=== Begin Enclosure ===
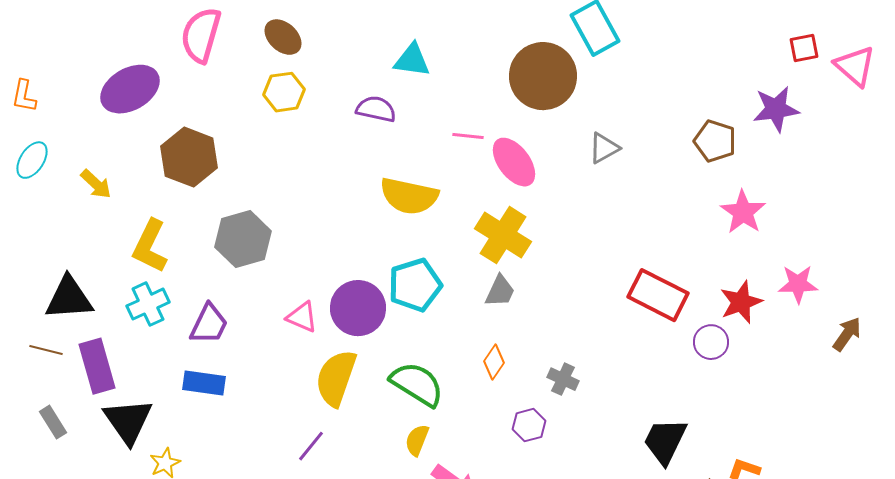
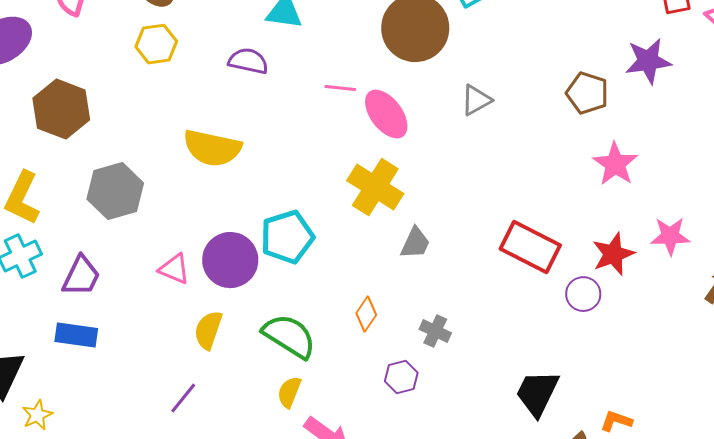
yellow semicircle: (409, 196) -> (212, 148), moved
gray trapezoid: (500, 291) -> (415, 243), moved
yellow semicircle: (336, 378) -> (208, 330), size x0.7

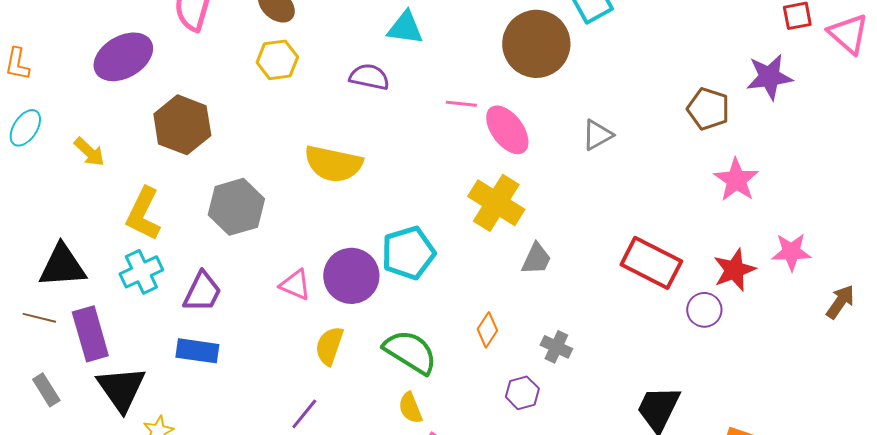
gray triangle: (476, 100) -> (597, 135), moved
yellow semicircle: (289, 392) -> (410, 408), turned -44

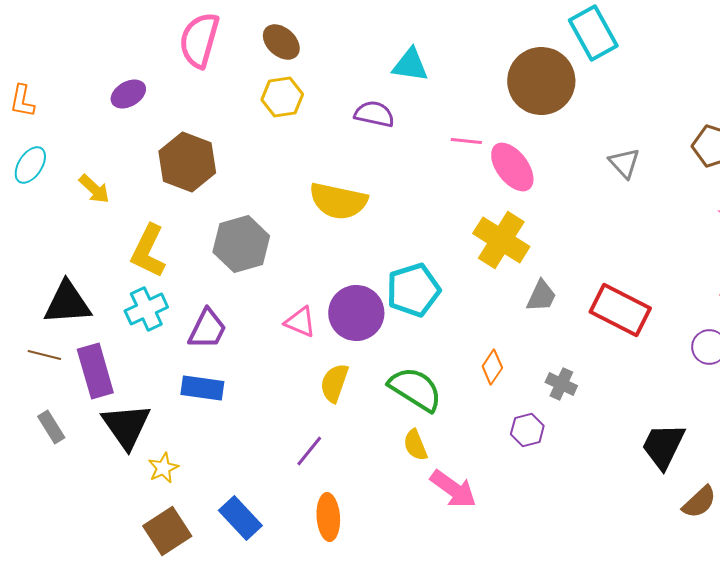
purple ellipse: (123, 57) -> (128, 94), size x0.6
gray triangle: (597, 135) -> (624, 163), moved, turned -44
red rectangle: (651, 263) -> (620, 310), moved

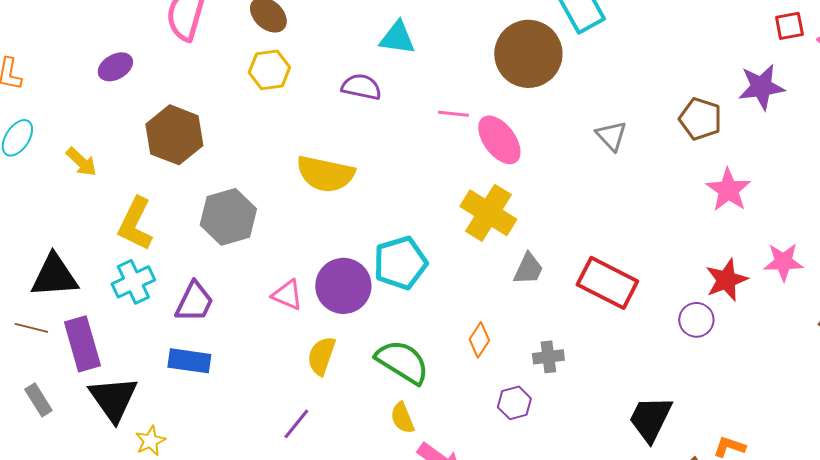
gray cross: (561, 384) -> (548, 357), turned -32

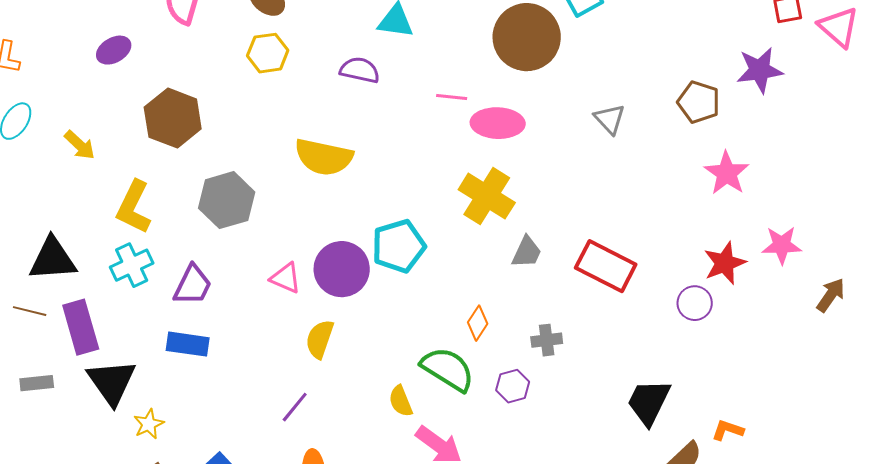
pink ellipse: (499, 140) -> (498, 123), turned -51
green semicircle: (402, 362) -> (448, 369), moved
gray rectangle: (38, 400) -> (37, 383), turned -64

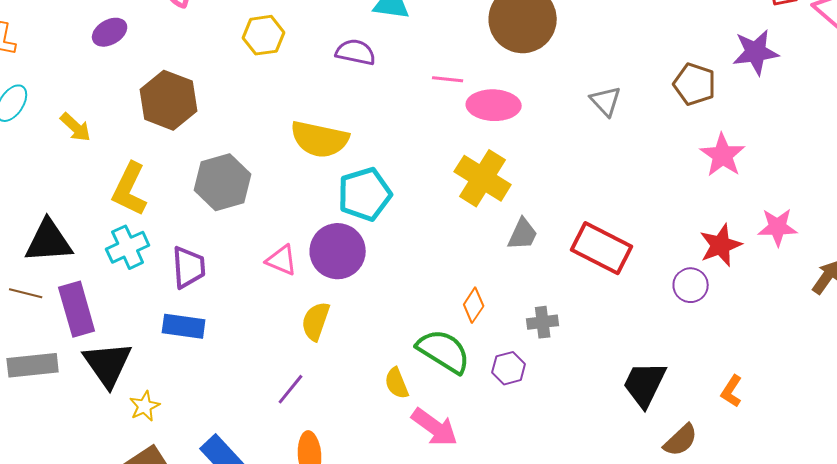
cyan pentagon: (399, 246) -> (365, 194), moved
purple trapezoid: (193, 285) -> (189, 267), turned -30
gray rectangle: (37, 383) -> (33, 365), size x1.5
orange L-shape: (728, 430) -> (732, 391), moved, turned -76

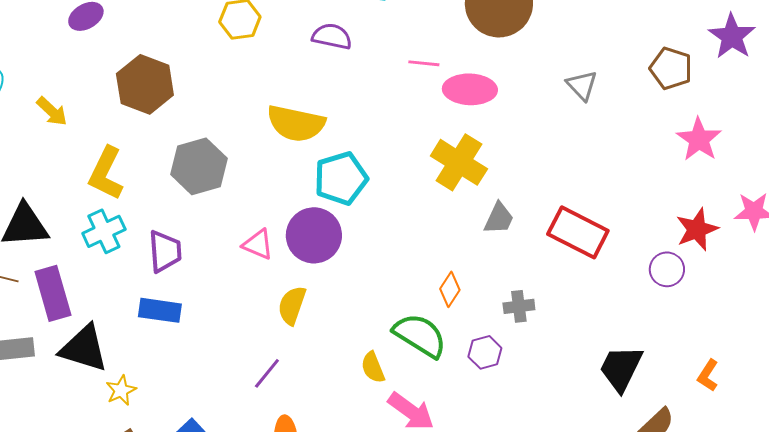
purple star: (756, 52) -> (732, 36), turned -30
black triangle: (108, 364) -> (84, 348), turned -38

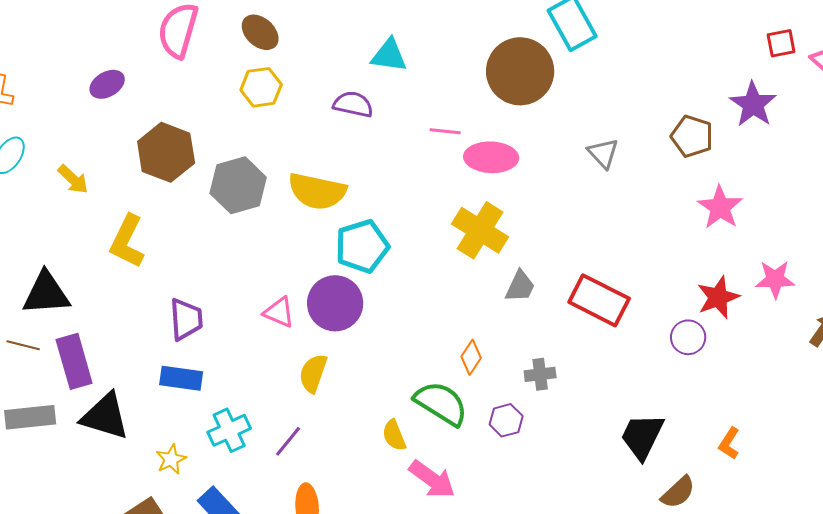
gray hexagon: (199, 166) -> (238, 185), moved
cyan cross: (104, 231) -> (229, 430), moved
yellow star: (121, 390) -> (171, 459), moved

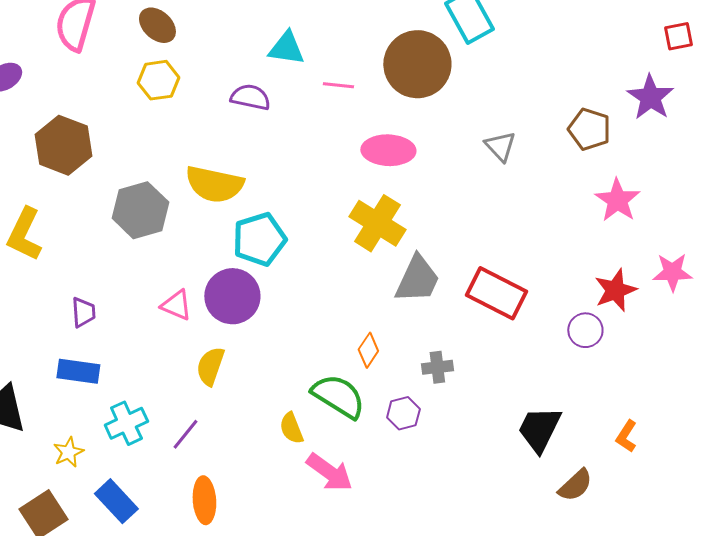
pink line: (445, 131) -> (338, 85), moved
gray hexagon: (238, 185) -> (140, 210), moved
gray trapezoid: (520, 286) -> (417, 279), size x1.5
purple trapezoid: (186, 319) -> (83, 312), size x0.7

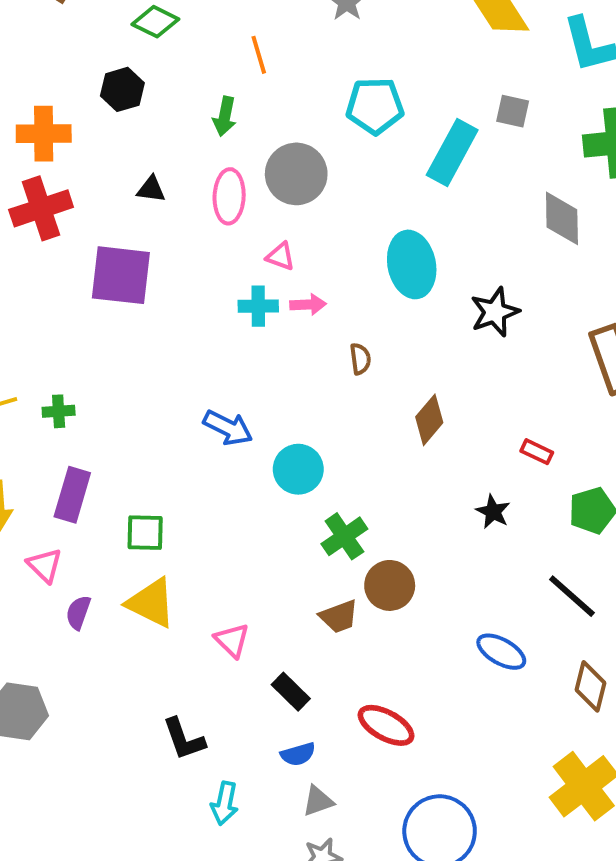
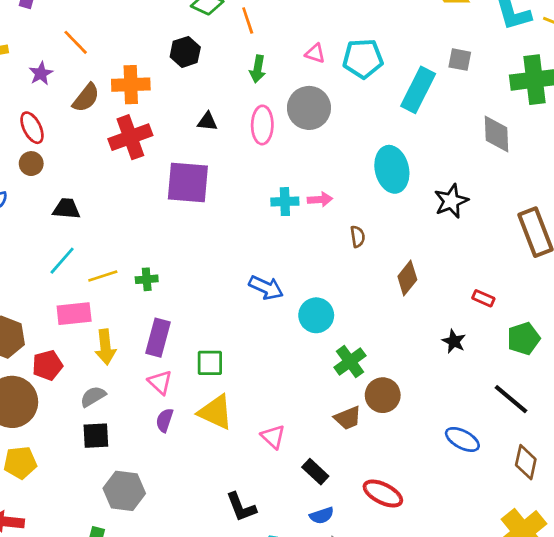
orange line: (259, 55) -> (248, 20), moved
pink triangle: (280, 256) -> (315, 53), moved
pink triangle: (45, 565) -> (160, 382), moved

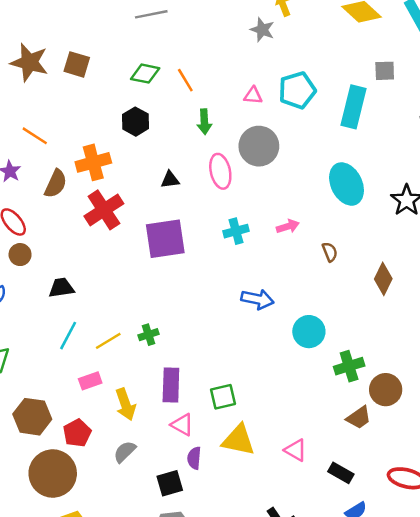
cyan cross: (285, 202) -> (236, 231), moved
blue arrow: (266, 288) -> (258, 299), moved
pink rectangle: (74, 314) -> (90, 381), size x0.7
green cross: (350, 362) -> (349, 366), turned 32
black square: (96, 436) -> (170, 483), moved

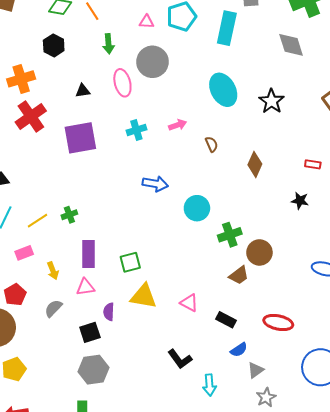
yellow arrow: (125, 404) -> (53, 271), size x0.7
pink triangle: (182, 425) -> (85, 287), moved, turned -36

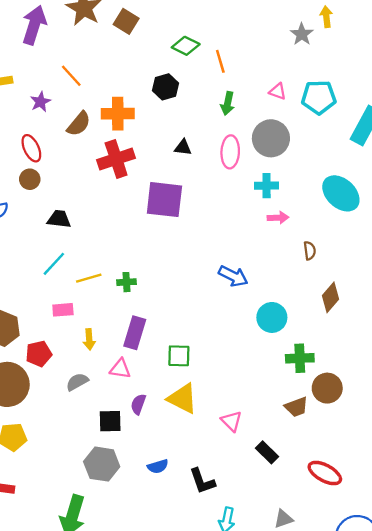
cyan ellipse: (223, 90) -> (341, 193), turned -36
cyan cross: (136, 130) -> (267, 186), moved
brown diamond: (255, 164) -> (331, 297), moved
blue semicircle: (239, 350) -> (158, 466), moved

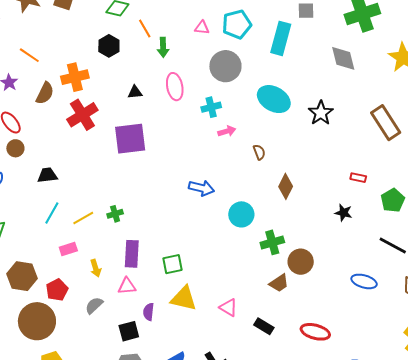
orange line: (220, 61) -> (145, 28), moved
gray circle: (271, 138) -> (225, 66), moved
=== End Enclosure ===
:: INSTRUCTION ::
Reproduce only the lines of the records from the start up to and including the line that holds "purple trapezoid: (193, 285)"; do not carry over any picture.

:: RESPONSE TO THIS EXERCISE ::
yellow semicircle: (409, 196) -> (212, 148), moved
gray trapezoid: (500, 291) -> (415, 243), moved
yellow semicircle: (336, 378) -> (208, 330), size x0.7

gray triangle: (476, 100) -> (597, 135), moved
yellow semicircle: (289, 392) -> (410, 408), turned -44

purple ellipse: (123, 57) -> (128, 94), size x0.6
gray triangle: (597, 135) -> (624, 163), moved, turned -44
red rectangle: (651, 263) -> (620, 310), moved

gray cross: (561, 384) -> (548, 357), turned -32

pink ellipse: (499, 140) -> (498, 123), turned -51
green semicircle: (402, 362) -> (448, 369), moved
gray rectangle: (38, 400) -> (37, 383), turned -64

cyan pentagon: (399, 246) -> (365, 194), moved
purple trapezoid: (193, 285) -> (189, 267), turned -30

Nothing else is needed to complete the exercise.